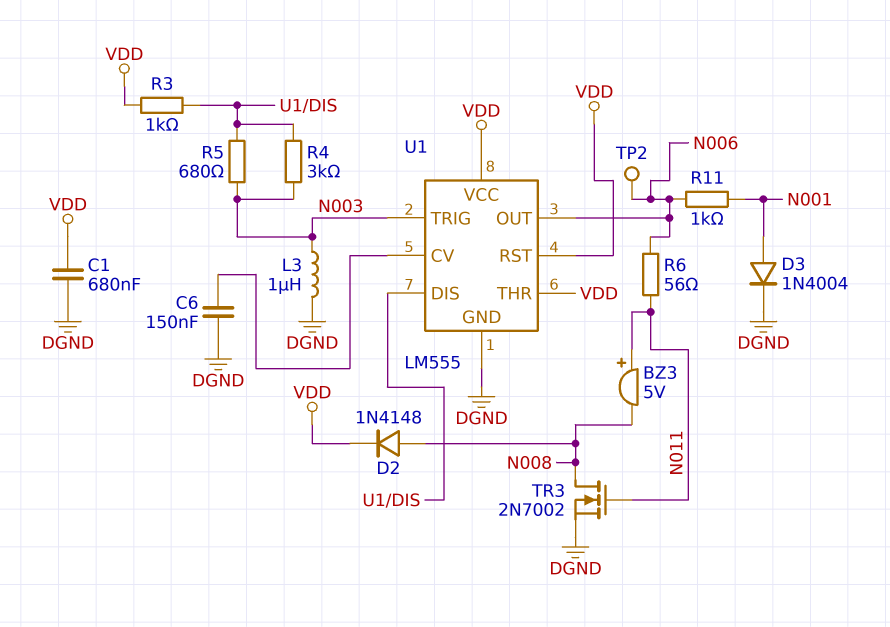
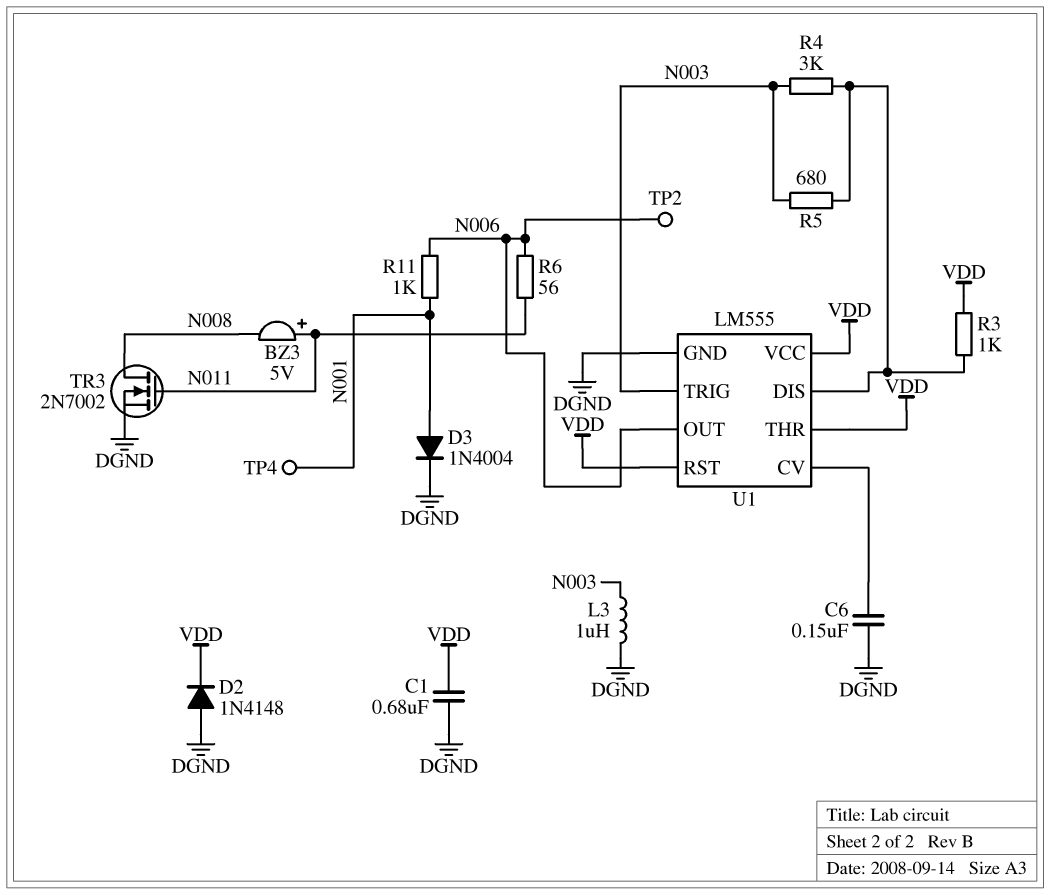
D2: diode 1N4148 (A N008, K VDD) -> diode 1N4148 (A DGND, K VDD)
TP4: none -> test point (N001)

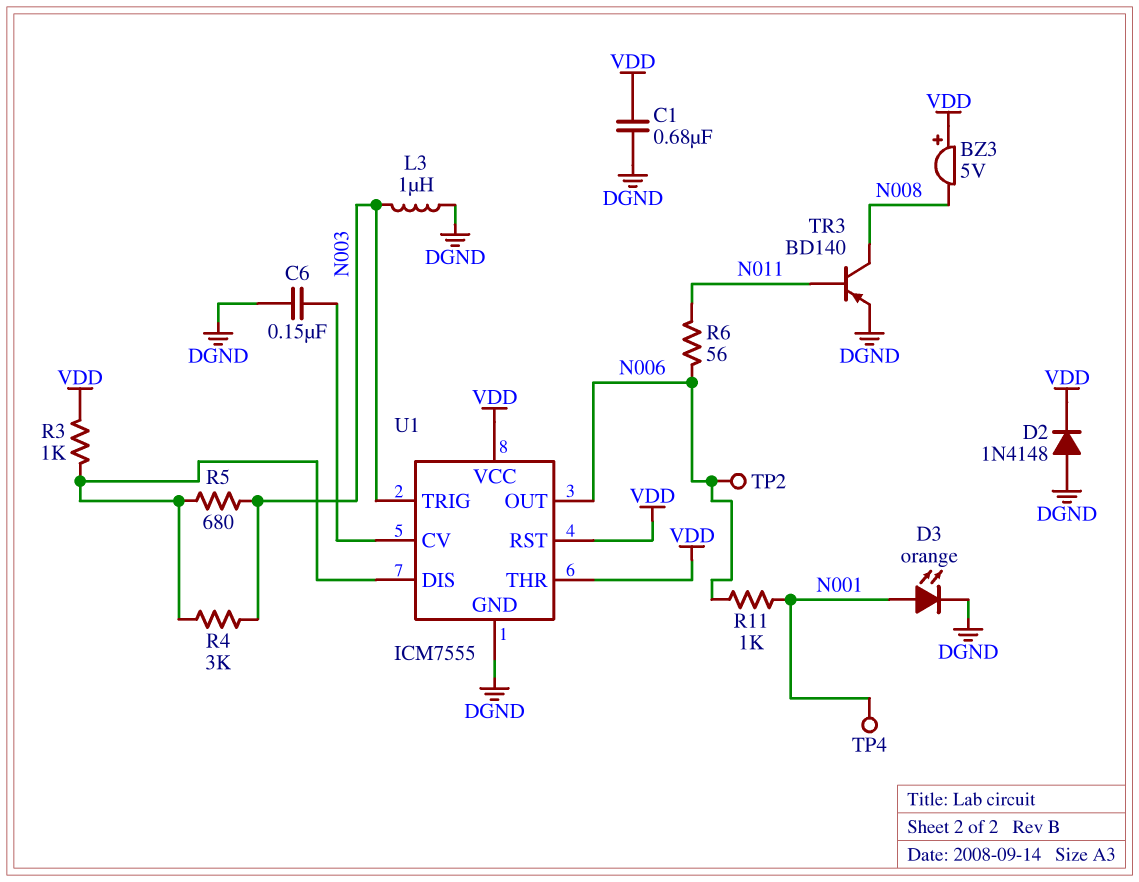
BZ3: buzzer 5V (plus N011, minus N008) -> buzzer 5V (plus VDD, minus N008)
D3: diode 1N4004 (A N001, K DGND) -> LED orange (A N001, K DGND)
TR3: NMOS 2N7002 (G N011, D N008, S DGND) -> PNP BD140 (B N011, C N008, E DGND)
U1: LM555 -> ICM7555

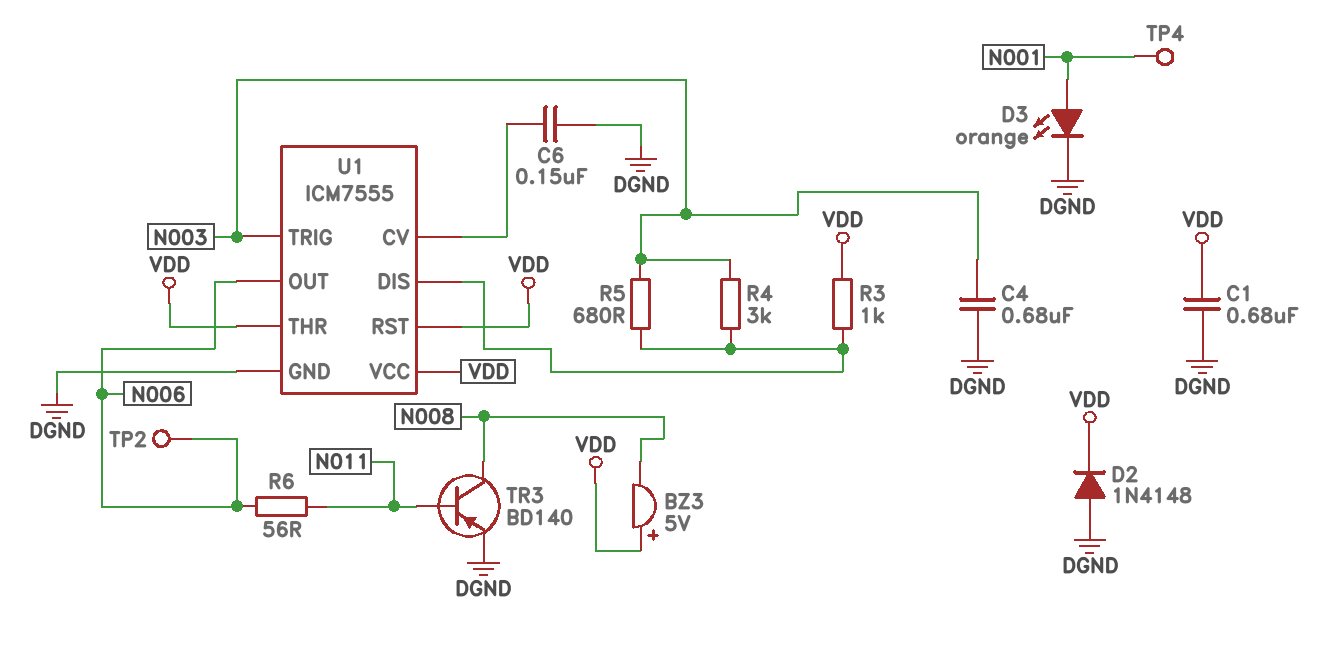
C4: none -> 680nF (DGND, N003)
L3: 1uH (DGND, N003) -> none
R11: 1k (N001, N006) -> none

####################

DIRECTIONS FOR THIS TASK: Say again, word for word, every line from the one with "TP4: none -> test point (N001)" through the last line of the data above, minus the pictures.

SOLUTION TO THIS TASK:
TP4: none -> test point (N001)

BZ3: buzzer 5V (plus N011, minus N008) -> buzzer 5V (plus VDD, minus N008)
D3: diode 1N4004 (A N001, K DGND) -> LED orange (A N001, K DGND)
TR3: NMOS 2N7002 (G N011, D N008, S DGND) -> PNP BD140 (B N011, C N008, E DGND)
U1: LM555 -> ICM7555

C4: none -> 680nF (DGND, N003)
L3: 1uH (DGND, N003) -> none
R11: 1k (N001, N006) -> none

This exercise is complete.